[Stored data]
___
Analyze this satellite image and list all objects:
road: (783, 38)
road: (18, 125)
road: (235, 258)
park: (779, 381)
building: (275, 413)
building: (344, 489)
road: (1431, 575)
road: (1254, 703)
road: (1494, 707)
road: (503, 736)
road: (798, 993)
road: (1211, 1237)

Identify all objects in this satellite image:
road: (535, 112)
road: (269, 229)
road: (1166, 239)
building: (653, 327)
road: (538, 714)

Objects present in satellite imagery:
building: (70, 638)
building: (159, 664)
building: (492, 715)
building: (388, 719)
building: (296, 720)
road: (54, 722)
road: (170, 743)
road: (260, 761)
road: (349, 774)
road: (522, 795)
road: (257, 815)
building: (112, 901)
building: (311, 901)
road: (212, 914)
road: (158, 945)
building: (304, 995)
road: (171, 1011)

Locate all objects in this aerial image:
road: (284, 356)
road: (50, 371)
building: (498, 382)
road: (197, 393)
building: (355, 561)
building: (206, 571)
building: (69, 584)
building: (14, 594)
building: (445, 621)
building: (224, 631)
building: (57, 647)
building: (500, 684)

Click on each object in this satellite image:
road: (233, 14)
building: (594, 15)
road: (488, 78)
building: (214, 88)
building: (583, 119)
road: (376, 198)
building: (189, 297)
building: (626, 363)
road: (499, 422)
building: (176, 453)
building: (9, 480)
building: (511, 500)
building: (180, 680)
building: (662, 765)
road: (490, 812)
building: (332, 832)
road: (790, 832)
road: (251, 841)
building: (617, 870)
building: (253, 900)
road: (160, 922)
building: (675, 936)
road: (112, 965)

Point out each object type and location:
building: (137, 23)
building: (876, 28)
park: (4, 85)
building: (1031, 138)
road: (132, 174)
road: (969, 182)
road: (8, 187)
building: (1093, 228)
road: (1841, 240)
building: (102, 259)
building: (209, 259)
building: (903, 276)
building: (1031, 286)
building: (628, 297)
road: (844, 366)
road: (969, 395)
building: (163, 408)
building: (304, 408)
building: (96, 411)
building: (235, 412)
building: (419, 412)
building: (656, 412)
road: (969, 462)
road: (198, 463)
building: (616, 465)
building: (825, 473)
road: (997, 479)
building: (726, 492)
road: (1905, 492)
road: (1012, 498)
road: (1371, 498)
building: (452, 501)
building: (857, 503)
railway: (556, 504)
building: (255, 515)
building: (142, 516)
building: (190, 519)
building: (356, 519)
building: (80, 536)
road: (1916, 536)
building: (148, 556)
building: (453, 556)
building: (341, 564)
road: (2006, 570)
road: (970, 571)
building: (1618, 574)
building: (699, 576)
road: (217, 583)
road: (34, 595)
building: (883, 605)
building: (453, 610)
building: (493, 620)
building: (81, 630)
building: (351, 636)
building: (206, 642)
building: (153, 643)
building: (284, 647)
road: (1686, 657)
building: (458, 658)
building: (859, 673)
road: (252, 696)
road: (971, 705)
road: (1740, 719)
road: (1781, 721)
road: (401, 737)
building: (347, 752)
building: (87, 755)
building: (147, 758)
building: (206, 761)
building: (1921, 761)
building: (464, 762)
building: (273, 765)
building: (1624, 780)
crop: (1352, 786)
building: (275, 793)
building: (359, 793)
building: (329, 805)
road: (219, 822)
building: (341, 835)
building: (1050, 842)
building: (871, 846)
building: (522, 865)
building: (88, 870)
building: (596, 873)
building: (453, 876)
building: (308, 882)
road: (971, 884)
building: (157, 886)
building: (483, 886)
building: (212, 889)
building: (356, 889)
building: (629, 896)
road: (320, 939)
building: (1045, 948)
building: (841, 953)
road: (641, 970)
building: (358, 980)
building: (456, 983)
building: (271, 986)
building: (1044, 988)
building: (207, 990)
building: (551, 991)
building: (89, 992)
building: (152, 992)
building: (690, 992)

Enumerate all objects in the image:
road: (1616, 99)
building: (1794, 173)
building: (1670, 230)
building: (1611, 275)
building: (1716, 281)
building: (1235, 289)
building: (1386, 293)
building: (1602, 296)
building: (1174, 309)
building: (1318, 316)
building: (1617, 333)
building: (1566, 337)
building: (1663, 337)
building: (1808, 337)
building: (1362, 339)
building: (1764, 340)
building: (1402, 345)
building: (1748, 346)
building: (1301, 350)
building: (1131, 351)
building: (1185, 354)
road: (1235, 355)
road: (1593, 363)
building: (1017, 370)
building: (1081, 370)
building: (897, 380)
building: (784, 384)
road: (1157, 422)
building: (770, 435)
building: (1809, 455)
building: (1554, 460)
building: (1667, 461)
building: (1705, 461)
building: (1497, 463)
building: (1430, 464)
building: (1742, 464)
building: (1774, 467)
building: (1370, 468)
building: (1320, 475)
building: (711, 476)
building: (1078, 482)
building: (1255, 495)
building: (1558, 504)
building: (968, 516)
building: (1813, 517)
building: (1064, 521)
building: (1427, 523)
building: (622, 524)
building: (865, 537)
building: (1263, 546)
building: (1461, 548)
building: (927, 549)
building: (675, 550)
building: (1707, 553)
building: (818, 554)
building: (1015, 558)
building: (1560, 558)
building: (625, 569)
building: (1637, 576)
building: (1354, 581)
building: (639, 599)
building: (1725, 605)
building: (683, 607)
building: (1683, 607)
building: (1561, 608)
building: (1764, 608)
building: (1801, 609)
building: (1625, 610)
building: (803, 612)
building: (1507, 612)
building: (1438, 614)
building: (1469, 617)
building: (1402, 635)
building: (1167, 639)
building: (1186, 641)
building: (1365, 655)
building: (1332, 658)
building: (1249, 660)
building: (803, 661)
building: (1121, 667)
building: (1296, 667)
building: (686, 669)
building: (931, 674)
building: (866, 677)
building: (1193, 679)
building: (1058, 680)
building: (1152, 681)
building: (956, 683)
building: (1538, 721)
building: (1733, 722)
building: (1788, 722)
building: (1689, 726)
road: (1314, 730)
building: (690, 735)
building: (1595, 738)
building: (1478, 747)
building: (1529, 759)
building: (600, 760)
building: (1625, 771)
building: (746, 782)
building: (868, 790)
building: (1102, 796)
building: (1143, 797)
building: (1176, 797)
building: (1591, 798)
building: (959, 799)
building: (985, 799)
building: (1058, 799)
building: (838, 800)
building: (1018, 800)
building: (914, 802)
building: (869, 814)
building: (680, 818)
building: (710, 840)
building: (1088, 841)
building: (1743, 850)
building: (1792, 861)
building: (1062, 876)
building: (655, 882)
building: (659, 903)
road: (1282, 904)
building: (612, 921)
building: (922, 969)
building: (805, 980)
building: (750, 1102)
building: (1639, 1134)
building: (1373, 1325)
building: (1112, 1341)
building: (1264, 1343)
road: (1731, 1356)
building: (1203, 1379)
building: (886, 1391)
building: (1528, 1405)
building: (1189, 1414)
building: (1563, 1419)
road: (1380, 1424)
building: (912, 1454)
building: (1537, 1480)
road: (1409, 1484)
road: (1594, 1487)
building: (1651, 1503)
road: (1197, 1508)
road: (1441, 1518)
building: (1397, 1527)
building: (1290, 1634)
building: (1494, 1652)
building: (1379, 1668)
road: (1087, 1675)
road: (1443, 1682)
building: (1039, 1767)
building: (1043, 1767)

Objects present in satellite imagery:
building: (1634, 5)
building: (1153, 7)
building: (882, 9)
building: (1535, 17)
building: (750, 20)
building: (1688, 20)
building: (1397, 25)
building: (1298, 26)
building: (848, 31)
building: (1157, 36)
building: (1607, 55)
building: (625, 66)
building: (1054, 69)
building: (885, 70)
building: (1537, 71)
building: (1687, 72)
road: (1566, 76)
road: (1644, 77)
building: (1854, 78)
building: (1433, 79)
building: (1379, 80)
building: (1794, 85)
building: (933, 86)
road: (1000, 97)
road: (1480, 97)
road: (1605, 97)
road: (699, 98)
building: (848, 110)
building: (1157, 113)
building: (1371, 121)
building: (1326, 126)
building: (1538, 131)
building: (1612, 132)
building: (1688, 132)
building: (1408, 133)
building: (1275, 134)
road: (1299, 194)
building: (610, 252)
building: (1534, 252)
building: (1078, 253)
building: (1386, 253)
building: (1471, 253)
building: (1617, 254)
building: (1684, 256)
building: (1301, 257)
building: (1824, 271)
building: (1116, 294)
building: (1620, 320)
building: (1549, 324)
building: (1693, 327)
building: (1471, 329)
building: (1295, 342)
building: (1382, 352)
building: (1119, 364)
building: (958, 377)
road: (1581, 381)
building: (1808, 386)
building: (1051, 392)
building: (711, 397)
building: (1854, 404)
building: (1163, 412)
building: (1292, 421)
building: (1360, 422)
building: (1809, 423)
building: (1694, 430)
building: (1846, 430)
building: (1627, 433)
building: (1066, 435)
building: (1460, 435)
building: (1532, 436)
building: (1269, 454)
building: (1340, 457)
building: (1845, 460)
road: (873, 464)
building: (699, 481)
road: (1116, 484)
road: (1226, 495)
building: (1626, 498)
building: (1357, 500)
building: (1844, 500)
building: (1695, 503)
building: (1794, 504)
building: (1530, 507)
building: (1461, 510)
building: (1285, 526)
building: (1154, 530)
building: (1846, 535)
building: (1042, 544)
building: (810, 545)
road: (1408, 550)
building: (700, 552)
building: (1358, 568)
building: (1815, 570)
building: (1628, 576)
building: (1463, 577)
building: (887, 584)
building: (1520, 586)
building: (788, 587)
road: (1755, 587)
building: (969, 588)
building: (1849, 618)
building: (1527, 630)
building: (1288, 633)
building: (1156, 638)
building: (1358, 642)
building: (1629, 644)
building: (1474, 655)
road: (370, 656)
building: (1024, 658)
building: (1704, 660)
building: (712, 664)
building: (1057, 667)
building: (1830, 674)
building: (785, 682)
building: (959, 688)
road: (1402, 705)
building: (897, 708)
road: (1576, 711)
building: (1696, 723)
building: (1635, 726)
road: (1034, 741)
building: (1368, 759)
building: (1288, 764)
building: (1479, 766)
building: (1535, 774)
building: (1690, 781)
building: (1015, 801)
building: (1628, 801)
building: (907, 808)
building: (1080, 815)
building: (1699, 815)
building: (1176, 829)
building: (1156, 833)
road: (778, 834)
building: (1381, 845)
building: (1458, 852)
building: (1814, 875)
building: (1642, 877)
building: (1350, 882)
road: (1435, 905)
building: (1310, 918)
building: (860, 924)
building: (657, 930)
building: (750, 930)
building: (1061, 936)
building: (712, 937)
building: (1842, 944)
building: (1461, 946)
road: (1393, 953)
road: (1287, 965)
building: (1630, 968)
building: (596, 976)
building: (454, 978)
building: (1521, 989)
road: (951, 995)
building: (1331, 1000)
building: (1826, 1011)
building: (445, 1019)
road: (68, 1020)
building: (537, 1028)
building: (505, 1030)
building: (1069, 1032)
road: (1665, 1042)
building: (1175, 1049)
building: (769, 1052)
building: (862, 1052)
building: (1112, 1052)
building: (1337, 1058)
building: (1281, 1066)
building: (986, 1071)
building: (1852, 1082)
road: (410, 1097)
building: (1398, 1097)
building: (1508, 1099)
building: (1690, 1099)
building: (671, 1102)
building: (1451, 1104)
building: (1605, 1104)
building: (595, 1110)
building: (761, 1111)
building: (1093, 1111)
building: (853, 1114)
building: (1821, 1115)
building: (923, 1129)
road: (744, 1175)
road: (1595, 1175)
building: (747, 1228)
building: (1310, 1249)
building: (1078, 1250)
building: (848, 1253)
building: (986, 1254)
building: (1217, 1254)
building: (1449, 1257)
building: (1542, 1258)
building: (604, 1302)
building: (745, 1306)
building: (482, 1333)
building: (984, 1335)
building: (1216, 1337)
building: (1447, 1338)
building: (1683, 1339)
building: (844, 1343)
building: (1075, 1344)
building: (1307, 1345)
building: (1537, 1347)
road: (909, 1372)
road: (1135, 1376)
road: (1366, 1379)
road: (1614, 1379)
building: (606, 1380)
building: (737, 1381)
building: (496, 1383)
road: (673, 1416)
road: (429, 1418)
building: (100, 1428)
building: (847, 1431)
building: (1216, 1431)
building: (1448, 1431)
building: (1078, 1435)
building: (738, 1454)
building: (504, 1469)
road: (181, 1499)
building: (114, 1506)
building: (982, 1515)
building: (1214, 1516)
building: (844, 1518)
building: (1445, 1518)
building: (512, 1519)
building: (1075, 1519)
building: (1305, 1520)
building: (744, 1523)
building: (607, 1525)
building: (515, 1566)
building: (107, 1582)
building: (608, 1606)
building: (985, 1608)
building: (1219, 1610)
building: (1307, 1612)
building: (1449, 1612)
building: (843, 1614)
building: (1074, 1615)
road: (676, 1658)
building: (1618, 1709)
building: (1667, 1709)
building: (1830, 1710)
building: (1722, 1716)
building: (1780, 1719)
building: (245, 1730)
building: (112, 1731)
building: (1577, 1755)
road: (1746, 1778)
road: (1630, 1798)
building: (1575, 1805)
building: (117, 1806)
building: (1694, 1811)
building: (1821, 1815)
___
WHAT TO DO: Each line above that contains the string "satellite" should be copied.

RESULT:
Analyze this satellite image and list all objects:
Identify all objects in this satellite image:
Objects present in satellite imagery:
Click on each object in this satellite image:
Objects present in satellite imagery:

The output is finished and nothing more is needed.